Where a record contains a picture, omit it; otherwise reproduce the listing exactly.
(Beginning of Records shown)
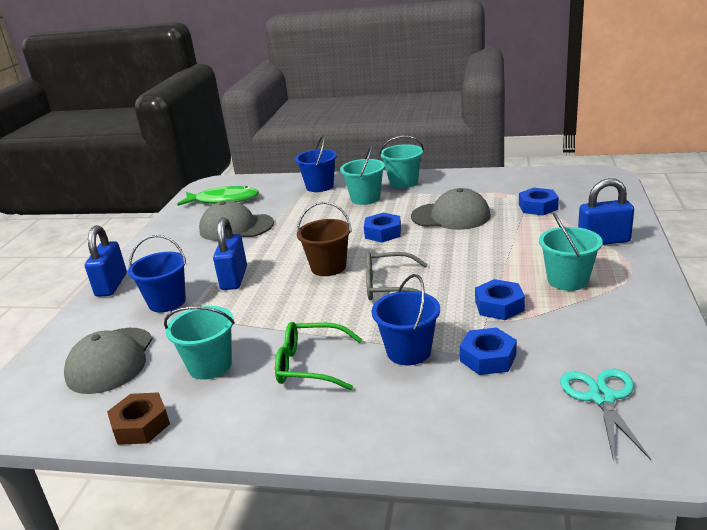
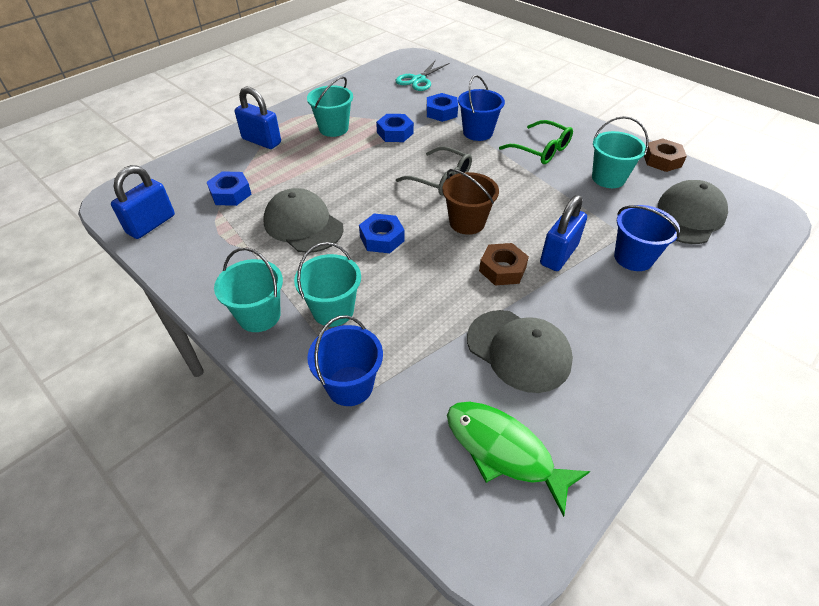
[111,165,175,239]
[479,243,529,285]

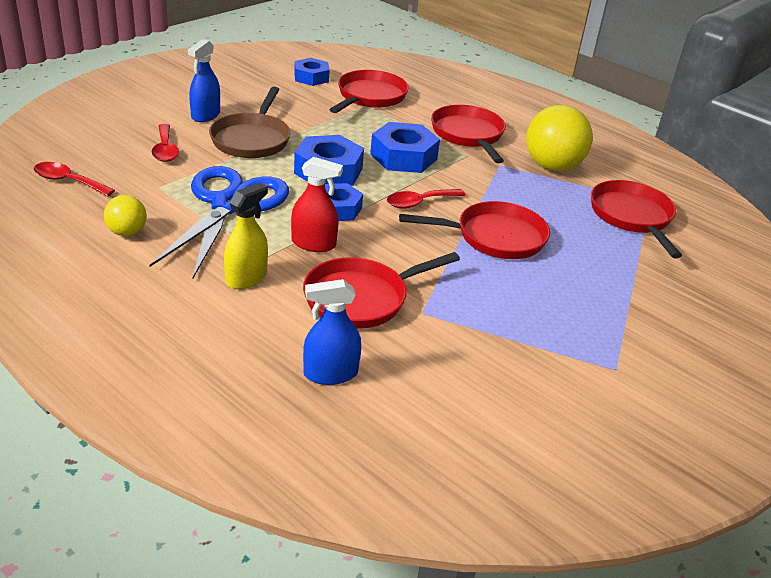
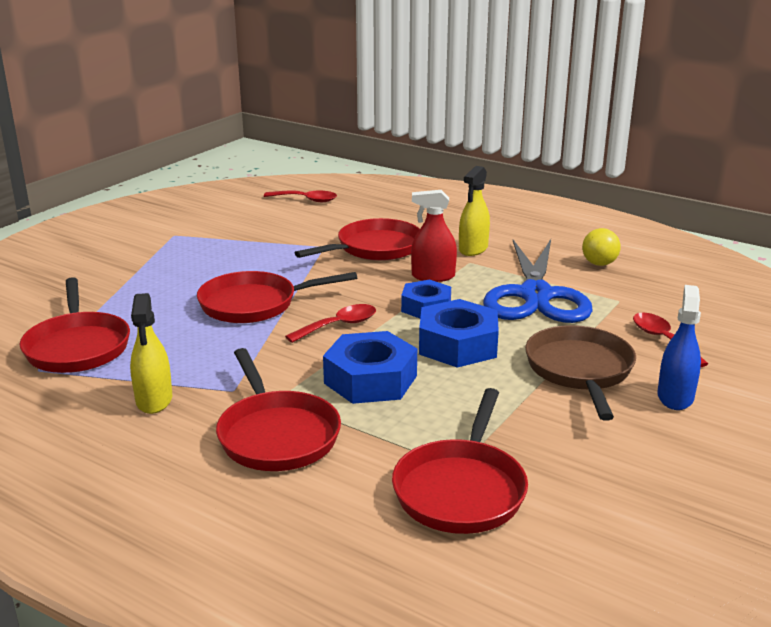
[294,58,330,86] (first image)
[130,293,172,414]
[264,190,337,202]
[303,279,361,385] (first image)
(End of Records shown)
▸ Task response:
[111,165,175,239]
[479,243,529,285]

[294,58,330,86] (first image)
[130,293,172,414]
[264,190,337,202]
[303,279,361,385] (first image)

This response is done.